• RECORD EXTRACTS:
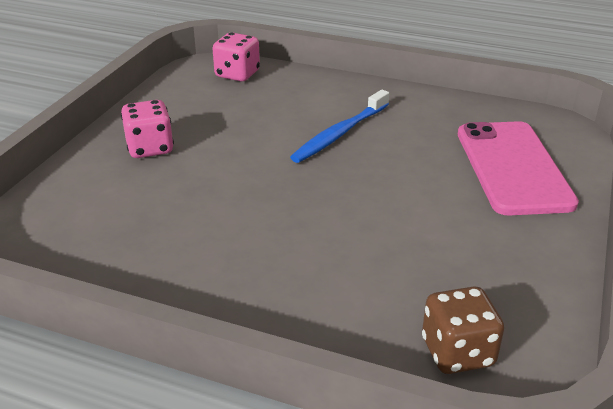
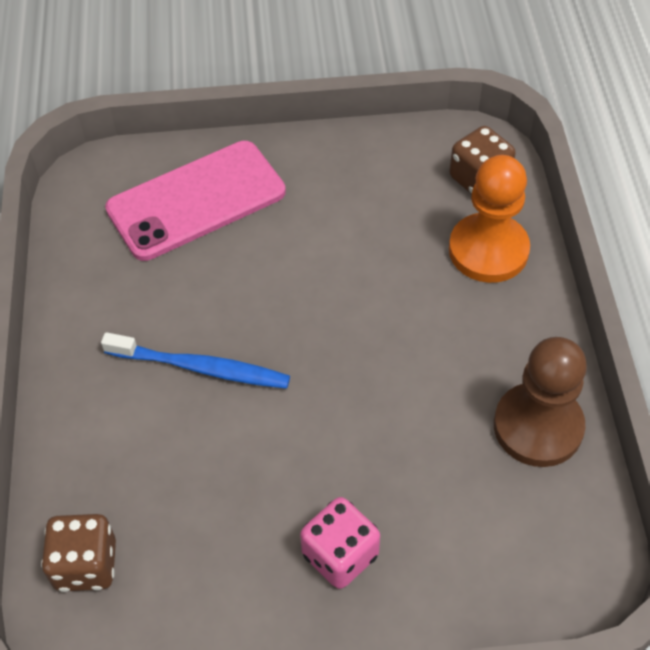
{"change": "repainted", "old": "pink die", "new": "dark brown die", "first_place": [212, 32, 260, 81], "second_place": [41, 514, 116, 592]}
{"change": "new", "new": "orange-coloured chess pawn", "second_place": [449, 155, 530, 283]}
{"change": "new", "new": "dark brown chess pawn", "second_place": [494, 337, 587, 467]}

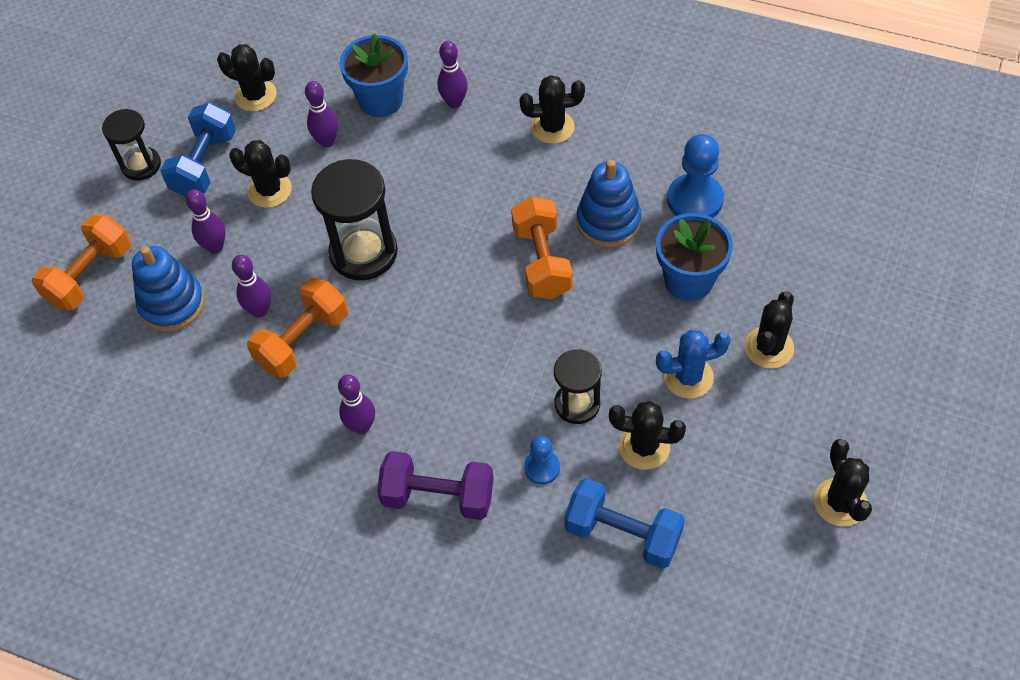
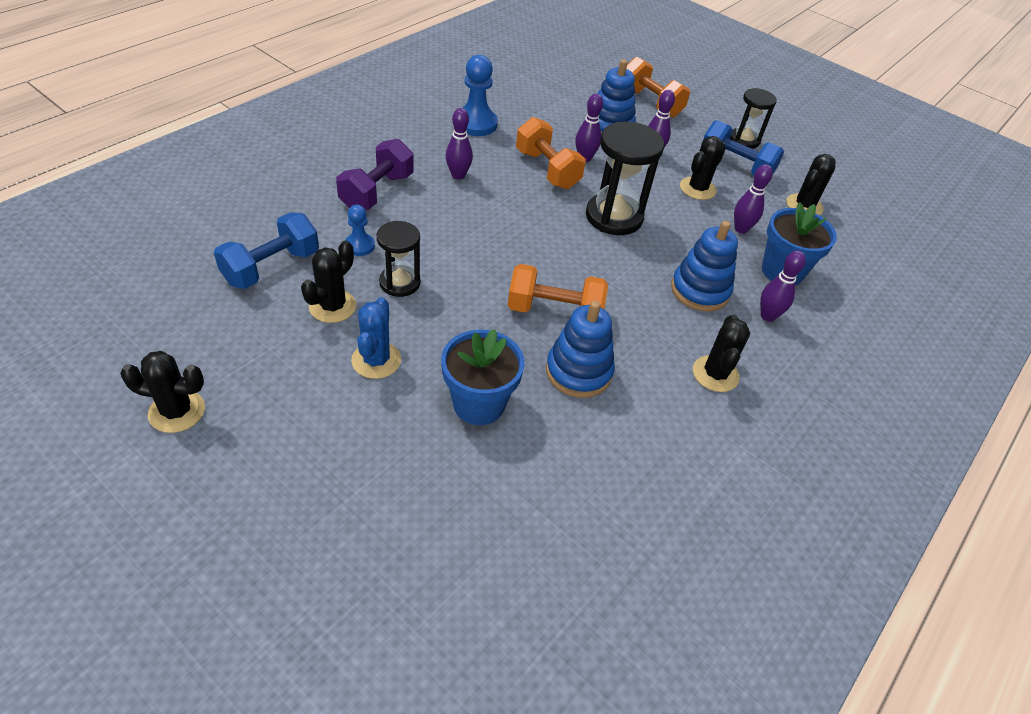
{"change": "shifted", "old": "blue chess pawn", "first_place": [667, 134, 724, 218], "second_place": [463, 55, 498, 136]}
{"change": "gone", "old": "black prickly plant", "first_place": [744, 291, 794, 369]}
{"change": "new", "new": "blue stacking toy", "second_place": [671, 221, 738, 312]}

• EXERCISE DIRECTIONS: For the listing above, how many lines contain the word "pawn"? Respond with nothing but the number.

• ANSWER AREA: 3